▶ [Extracted records]
***
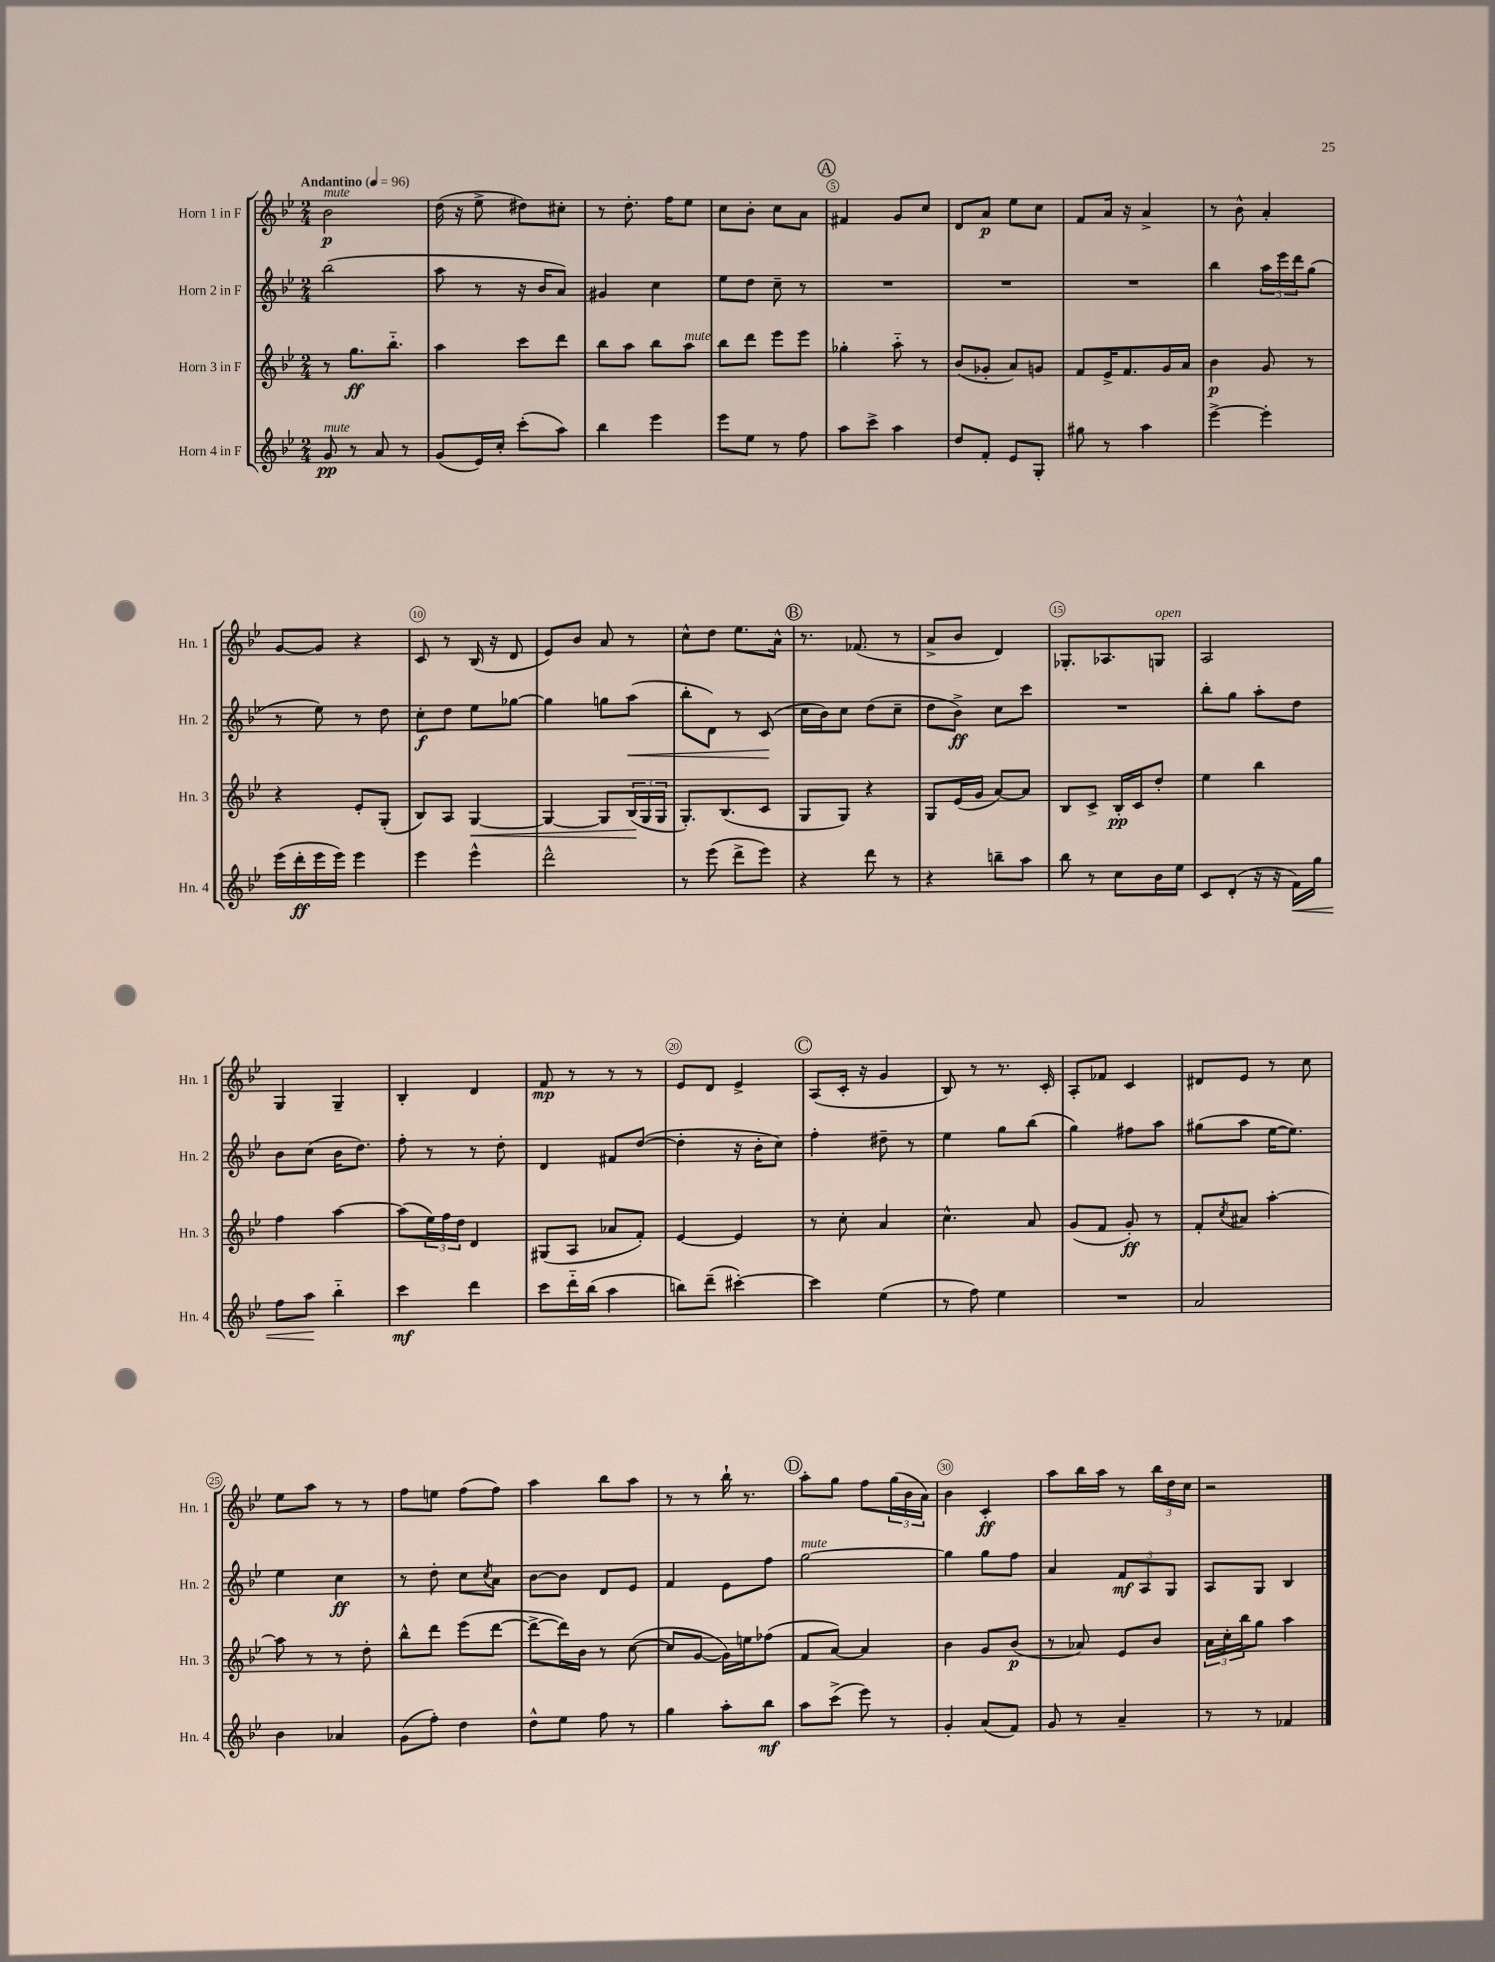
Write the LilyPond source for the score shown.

<<
\new StaffGroup <<
\new Staff = "s0" \with { instrumentName = "Horn 1 in F" shortInstrumentName = "Hn. 1" } {
    \clef treble \key bes \major \numericTimeSignature \time 2/4 \tempo "Andantino" 4 = 96
    bes'2\p^\markup { \italic "mute" } |
    d''16( r16 ees''8-> dis''8) cis''8-. |
    r8 d''8.-. f''16 ees''8 |
    c''8 bes'8-. c''8 a'8 |
    \mark \markup { \circle "A" } fis'4 g'8 c''8 |
    d'8 a'8\p ees''8 c''8 |
    f'8 a'16 r16 a'4-> |
    r8 bes'8-^ a'4-. |
    g'8~ g'8 r4 |
    c'8 r8 bes16( r16 d'8 |
    ees'8) bes'8 a'8 r8 |
    c''8-^ d''8 ees''8. a'16-^ |
    \mark \markup { \circle "B" } r8. fes'8.( r8 |
    a'8-> bes'8 d'4) |
    ges8.-. aes8. g8^\markup { \italic "open" } |
    a2 |
    g4 g4-- |
    bes4-. d'4 |
    f'8\mp r8 r8 r8 |
    ees'8 d'8 ees'4-> |
    \mark \markup { \circle "C" } a8( c'16-. r16 g'4 |
    bes8) r8 r8. c'16-. |
    a8-. fes'8 c'4 |
    dis'8 ees'8 r8 c''8 |
    ees''8 a''8 r8 r8 |
    f''8 e''8 f''8( f''8) |
    a''4 bes''8 a''8 |
    r8 r8 bes''16-! r8. |
    \mark \markup { \circle "D" } a''8-. g''8 f''8 \tuplet 3/2 { g''16( bes'16 a'16) } |
    bes'4 c'4-.\ff |
    a''8 bes''16 a''16 r8 \tuplet 3/2 { bes''16 d''16 c''16 } |
    r2 \bar "|." |
}
\new Staff = "s1" \with { instrumentName = "Horn 2 in F" shortInstrumentName = "Hn. 2" } {
    \clef treble \key bes \major \numericTimeSignature \time 2/4
    bes''2( |
    a''8 r8 r16 bes'16 a'8) |
    gis'4 c''4 |
    ees''8 d''8 c''8-- r8 |
    \mark \markup { \circle "A" } R2 |
    R2 |
    R2 |
    bes''4 \tuplet 3/2 { a''16 ees'''16 d'''16 } g''8( |
    r8 ees''8) r8 d''8 |
    c''8-.\f d''8 ees''8 ges''8~ |
    ges''4 g''8 a''8\<( |
    bes''8-. d'8) r8 c'8\!( |
    \mark \markup { \circle "B" } c''16 bes'16) c''8 d''8( c''8-- |
    d''8 bes'8->\ff) c''8 c'''8 |
    R2 |
    bes''8-. g''8 a''8-. d''8 |
    bes'8 c''8( bes'16 d''8.) |
    f''8-. r8 r8 d''8-. |
    d'4 fis'8 d''8~( |
    d''4-. r16 bes'16-. c''8) |
    \mark \markup { \circle "C" } f''4-. dis''8-- r8 |
    ees''4 g''8 bes''8( |
    g''4) fis''8 a''8 |
    gis''8( a''8 ees''16~ ees''8.) |
    ees''4 c''4\ff |
    r8 d''8-. c''8 \acciaccatura { c''8 } a'8 |
    bes'8~ bes'8 d'8 ees'8 |
    f'4 ees'8 f''8 |
    \mark \markup { \circle "D" } g''2~^\markup { \italic "mute" } |
    g''4 g''8 f''8 |
    a'4 \tuplet 3/2 { f'8\mf a8 g8 } |
    a8 g8 bes4 \bar "|." |
}
\new Staff = "s2" \with { instrumentName = "Horn 3 in F" shortInstrumentName = "Hn. 3" } {
    \clef treble \key bes \major \numericTimeSignature \time 2/4
    r8 g''8.\ff bes''8.-_ |
    a''4 c'''8 d'''8 |
    bes''8 a''8 bes''8 a''8^\markup { \italic "mute" } |
    bes''8 d'''8 ees'''8 ees'''8 |
    \mark \markup { \circle "A" } ges''4-. a''8-_ r8 |
    bes'8( ges'8-. a'8) g'8 |
    f'8 ees'16-> f'8. g'16 a'16 |
    bes'4\p g'8 r8 |
    r4 ees'8-. g8-.( |
    bes8) a8 g4~\< |
    g4~ g8 \tuplet 3/2 { bes16\!( g16 g16 } |
    g8.-.) bes8.( c'8 |
    \mark \markup { \circle "B" } g8 g8) r4 |
    g8 ees'16( g'16 a'8~) a'8 |
    bes8 c'8-> bes16-.\pp c'16 d''8-. |
    ees''4 bes''4 |
    f''4 a''4~ |
    a''8( \tuplet 3/2 { ees''16) f''16 d''16 } d'4 |
    gis8( a8 aes'8 f'8-.) |
    ees'4~ ees'4 |
    \mark \markup { \circle "C" } r8 c''8-. a'4 |
    c''4.-^ a'8 |
    g'8( f'8 g'8-.\ff) r8 |
    f'8-. \acciaccatura { c''8 } ais'8 a''4~-. |
    a''8 r8 r8 d''8-. |
    bes''8-^ d'''8 ees'''8( d'''8~ |
    d'''8~-> d'''16) bes'16 r8 c''8~( |
    c''8 g'8~ g'16) e''16 fes''8( |
    \mark \markup { \circle "D" } f'8 a'8~) a'4 |
    bes'4 g'8 bes'8\p( |
    r8 aes'8) ees'8 bes'8 |
    \tuplet 3/2 { a'16 c''16-. bes''16 } g''8 a''4 \bar "|." |
}
\new Staff = "s3" \with { instrumentName = "Horn 4 in F" shortInstrumentName = "Hn. 4" } {
    \clef treble \key bes \major \numericTimeSignature \time 2/4
    g'8\pp^\markup { \italic "mute" } r8 a'8 r8 |
    g'8( ees'16) c''16-. c'''8-.( a''8) |
    bes''4 ees'''4 |
    ees'''8 ees''8 r8 f''8 |
    \mark \markup { \circle "A" } a''8 c'''8-> a''4 |
    d''8 f'8-. ees'8 g8-. |
    gis''8 r8 a''4 |
    ees'''4~-> ees'''4-. |
    ees'''16( d'''16-.\ff ees'''16 ees'''16) ees'''4 |
    ees'''4 ees'''4-^ |
    d'''2-^ |
    r8 ees'''8( d'''8-> ees'''8) |
    \mark \markup { \circle "B" } r4 d'''8 r8 |
    r4 b''8-- a''8 |
    bes''8 r8 c''8 bes'16 ees''16 |
    c'8 d'8-.( r16 r16 f'16\<) g''16 |
    f''8 a''8\! bes''4-_ |
    c'''4\mf d'''4 |
    c'''8 d'''16-_ bes''16( a''4 |
    b''8) d'''8--( cis'''4~-.) |
    \mark \markup { \circle "C" } cis'''4 ees''4( |
    r8 f''8) ees''4 |
    R2 |
    a'2 |
    bes'4 aes'4 |
    g'8( f''8-.) d''4 |
    d''8-^ ees''8 f''8 r8 |
    g''4 a''8-. bes''8\mf |
    \mark \markup { \circle "D" } a''8 c'''8->( ees'''8) r8 |
    g'4-. a'8( f'8) |
    g'8 r8 a'4-- |
    r8 r8 fes'4 \bar "|." |
}
>>
>>
\layout { \context { \Score \override BarNumber.break-visibility = ##(#f #t #t) barNumberVisibility = #(every-nth-bar-number-visible 5) \override BarNumber.stencil = #(make-stencil-circler 0.1 0.3 ly:text-interface::print) } }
***
▶ [OBJECTIVE]
List each line of the listing above that contains the string "mute".

▶ [FINISHED TASK]
    bes'2\p^\markup { \italic "mute" } |
    \mark \markup { \circle "D" } g''2~^\markup { \italic "mute" } |
    bes''8 a''8 bes''8 a''8^\markup { \italic "mute" } |
    g'8\pp^\markup { \italic "mute" } r8 a'8 r8 |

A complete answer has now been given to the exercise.